BEGIN GIVEN ENTRIES
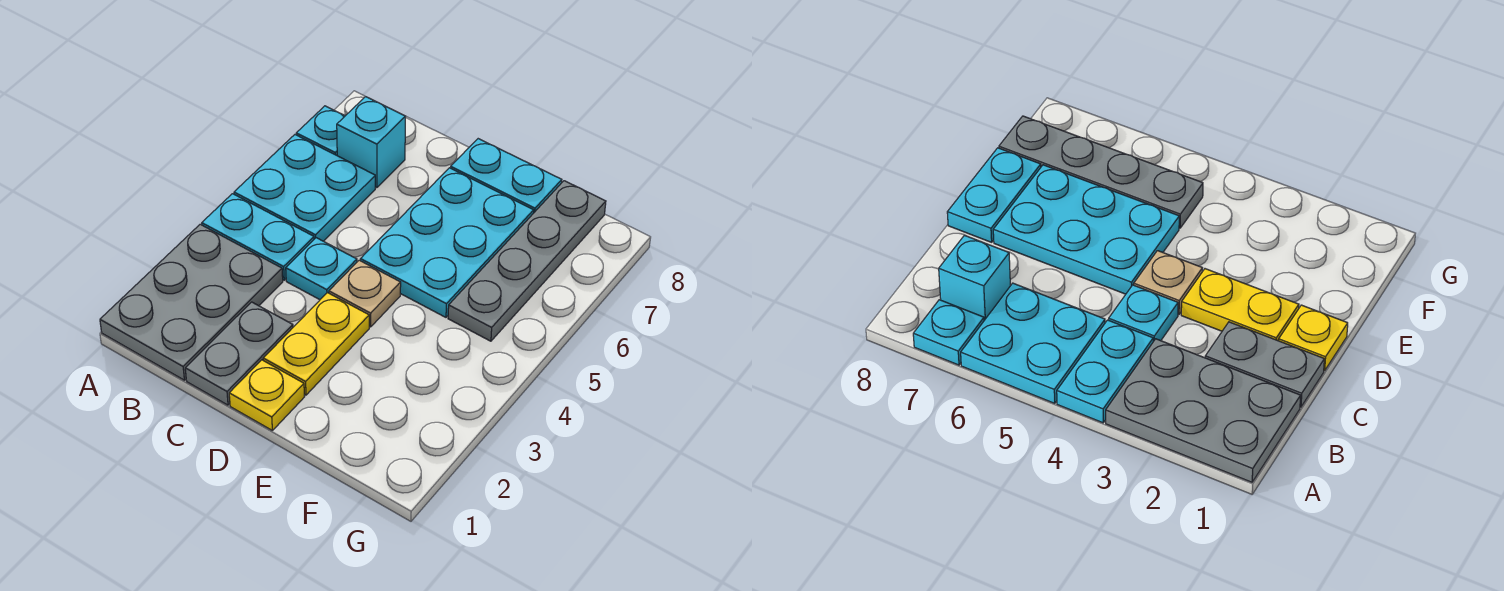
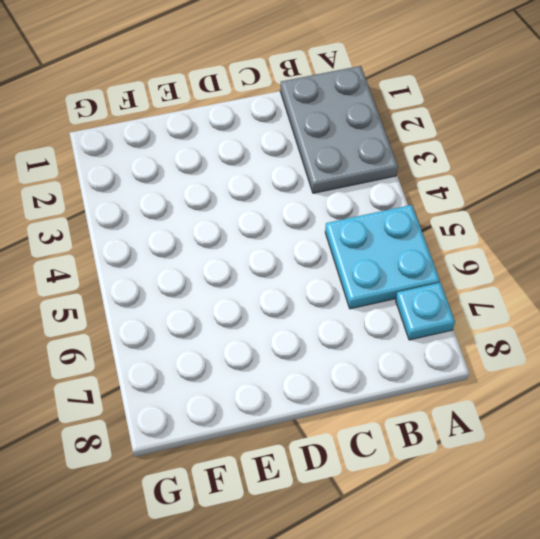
none -> cyan plate A4:B4 level 1
none -> cyan brick B7 level 1
none -> grey plate C1:C2 level 1

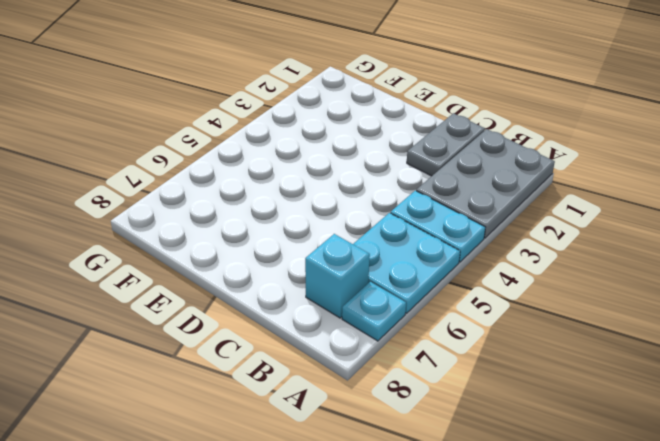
none -> cyan plate C4 level 1
none -> yellow plate D1 level 1
none -> yellow plate D2:D3 level 1

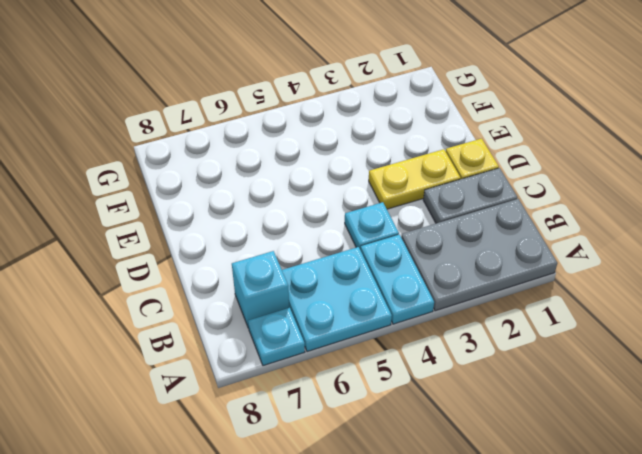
none -> tan plate D4 level 1
none -> cyan plate D5:E7 level 1
none -> cyan plate D8:E8 level 1

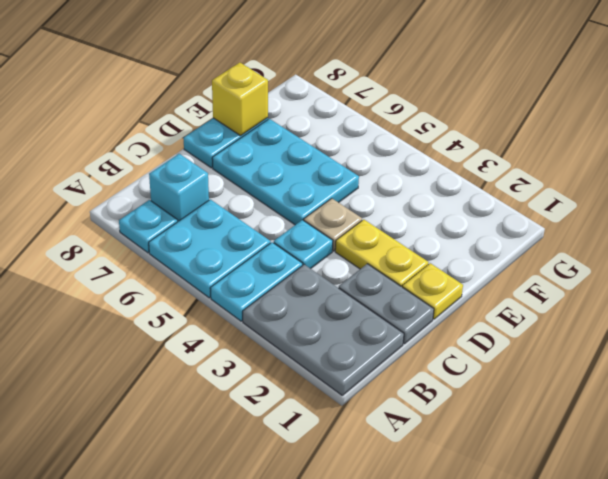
yellow brick E8 level 2 -> none
none -> grey plate F5:F8 level 1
END GIVEN ENTRIES
*TASK INSTRUCTIONS*.
Would you reproduce the lines above, from the very first through the line containing "yellow brick E8 level 2 -> none", exactly and without the pictures?

*OUTPUT BELOW*.
none -> cyan plate A4:B4 level 1
none -> cyan brick B7 level 1
none -> grey plate C1:C2 level 1

none -> cyan plate C4 level 1
none -> yellow plate D1 level 1
none -> yellow plate D2:D3 level 1

none -> tan plate D4 level 1
none -> cyan plate D5:E7 level 1
none -> cyan plate D8:E8 level 1

yellow brick E8 level 2 -> none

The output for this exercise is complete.